The answer must consist of every line in the records below that contains the string "plate".

DATA UNDER STUDY:
•••••

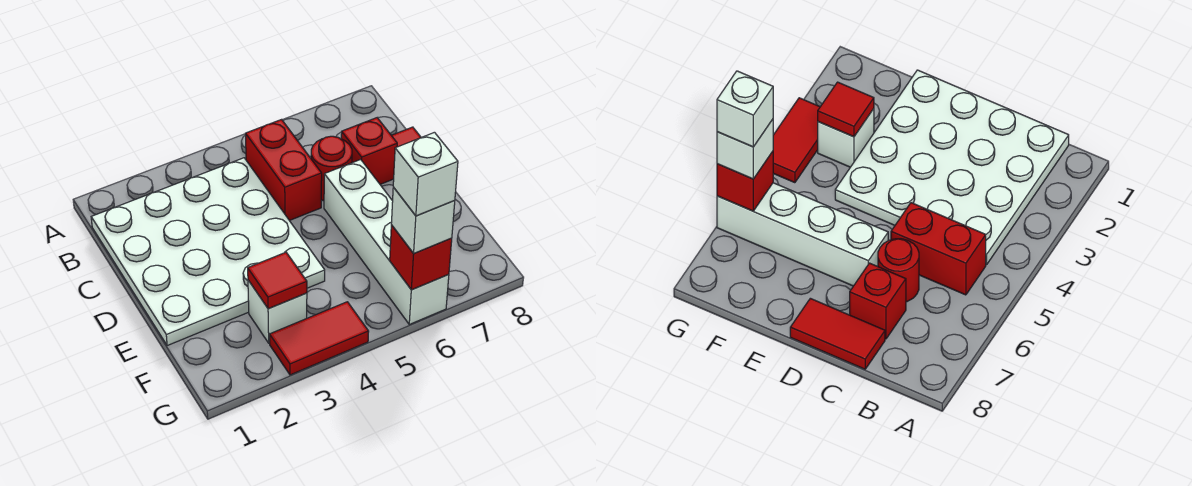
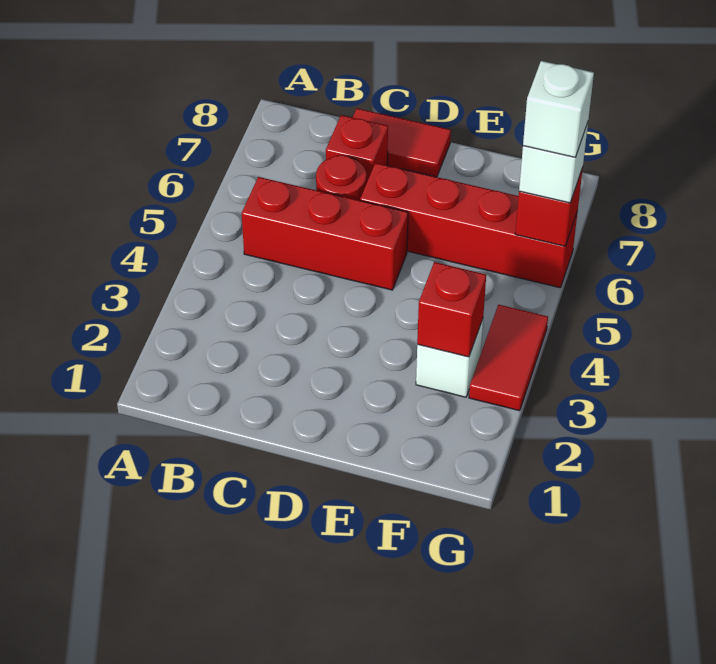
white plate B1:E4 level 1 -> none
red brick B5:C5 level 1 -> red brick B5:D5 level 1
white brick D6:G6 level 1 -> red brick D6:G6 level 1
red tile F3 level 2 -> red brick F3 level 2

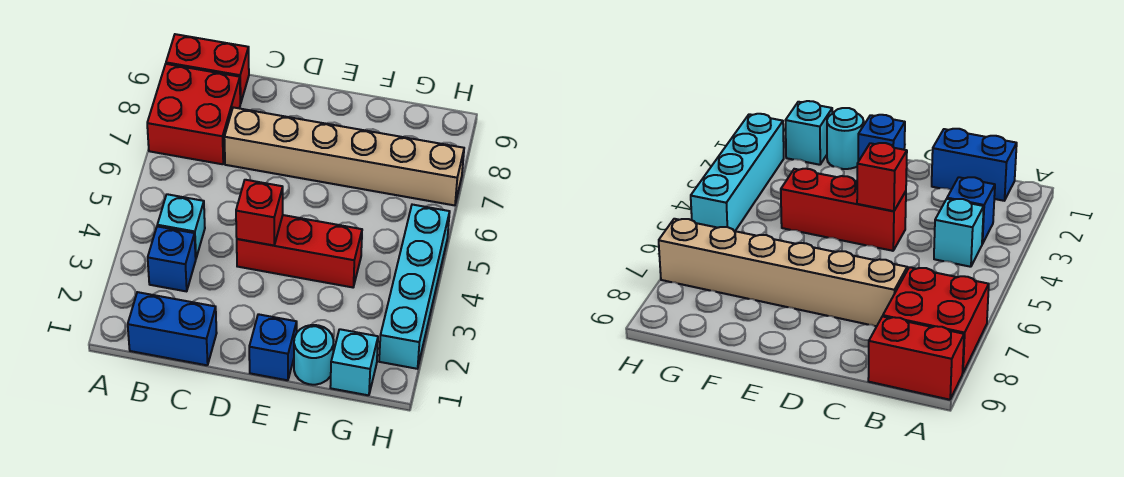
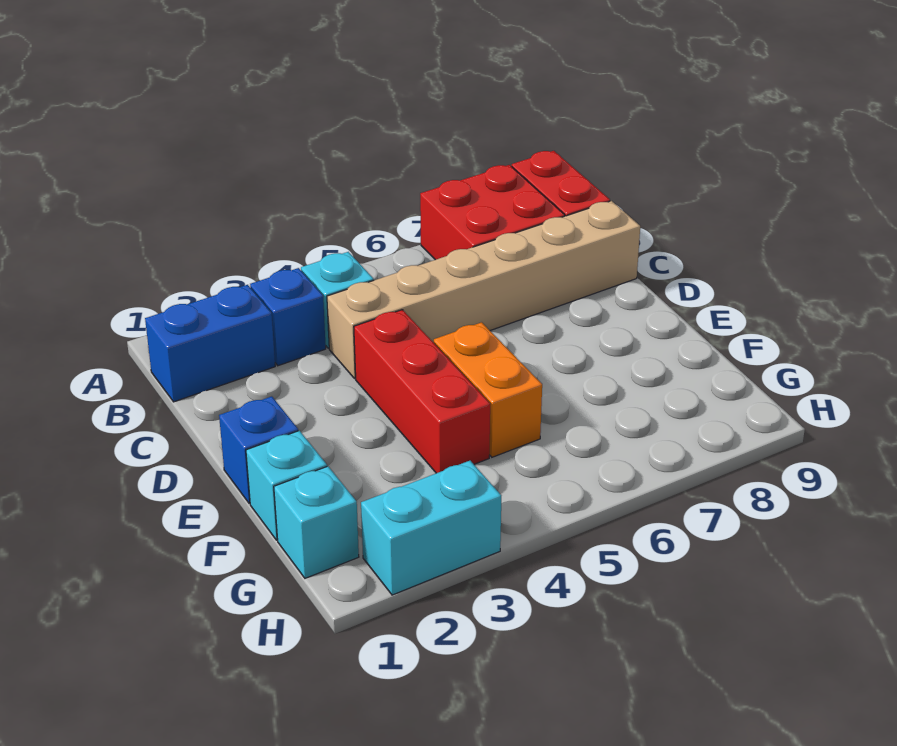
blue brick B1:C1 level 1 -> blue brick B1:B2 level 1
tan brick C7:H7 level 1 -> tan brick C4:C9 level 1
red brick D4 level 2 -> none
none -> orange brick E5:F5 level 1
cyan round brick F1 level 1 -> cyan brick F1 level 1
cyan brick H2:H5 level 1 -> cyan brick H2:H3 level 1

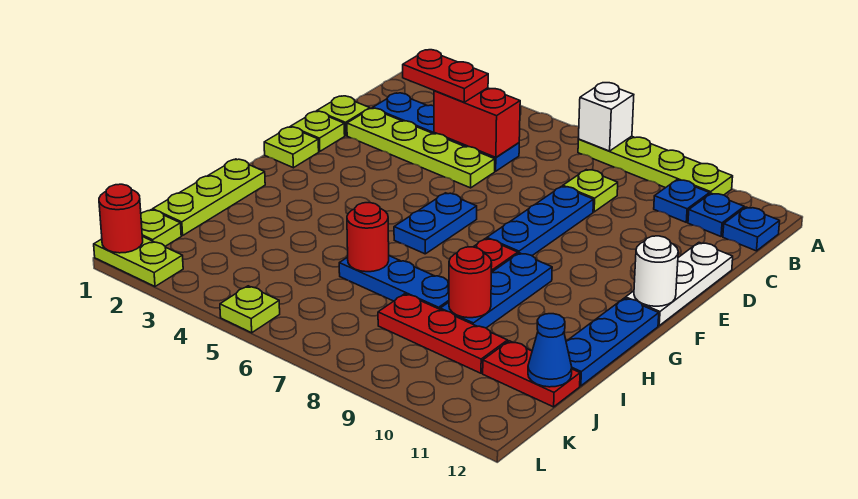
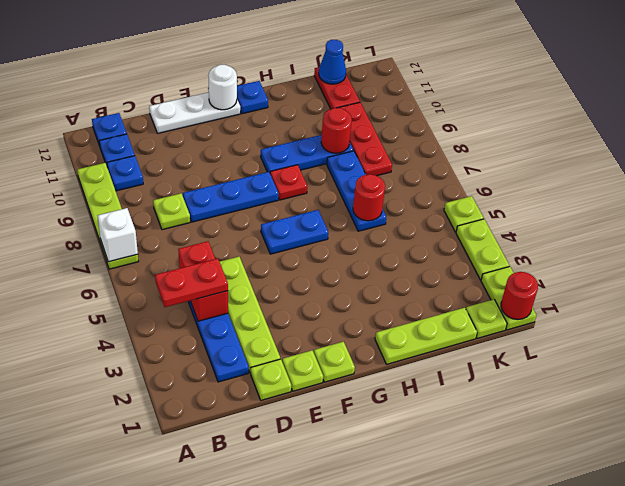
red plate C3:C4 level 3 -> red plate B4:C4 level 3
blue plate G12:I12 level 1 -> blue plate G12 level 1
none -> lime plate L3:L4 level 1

•••••

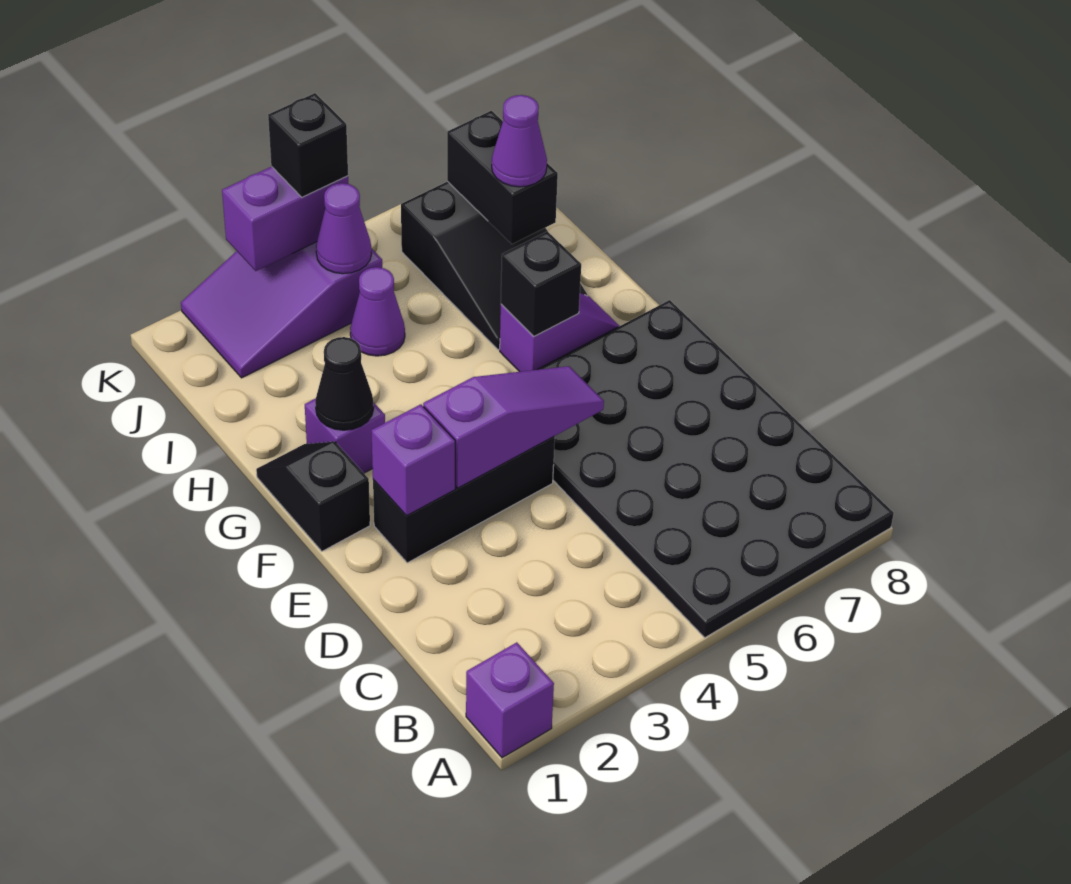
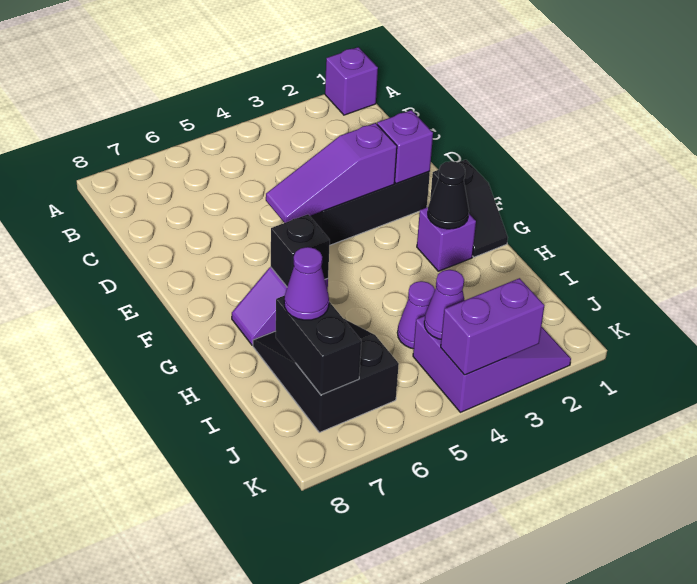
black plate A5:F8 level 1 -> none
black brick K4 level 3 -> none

•••••

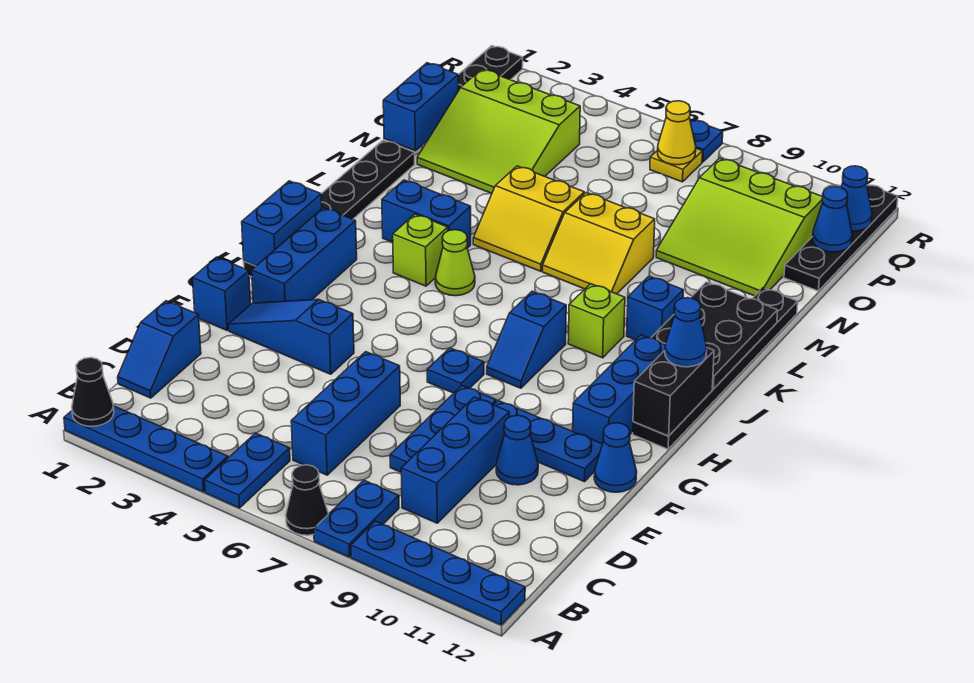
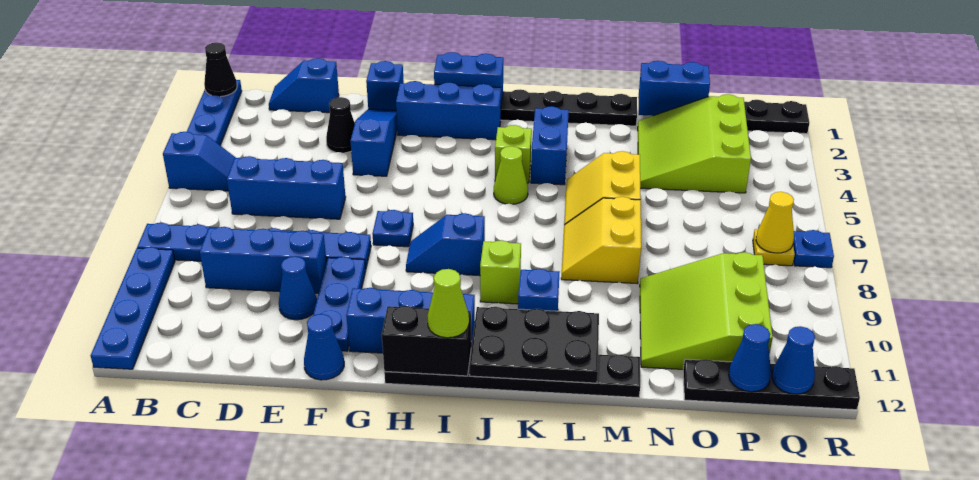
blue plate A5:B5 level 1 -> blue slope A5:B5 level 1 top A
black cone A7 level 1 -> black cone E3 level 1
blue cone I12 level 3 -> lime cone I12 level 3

•••••

EXERCISE SOLUTION:
white plate B1:E4 level 1 -> none
red plate C3:C4 level 3 -> red plate B4:C4 level 3
blue plate G12:I12 level 1 -> blue plate G12 level 1
none -> lime plate L3:L4 level 1
black plate A5:F8 level 1 -> none
blue plate A5:B5 level 1 -> blue slope A5:B5 level 1 top A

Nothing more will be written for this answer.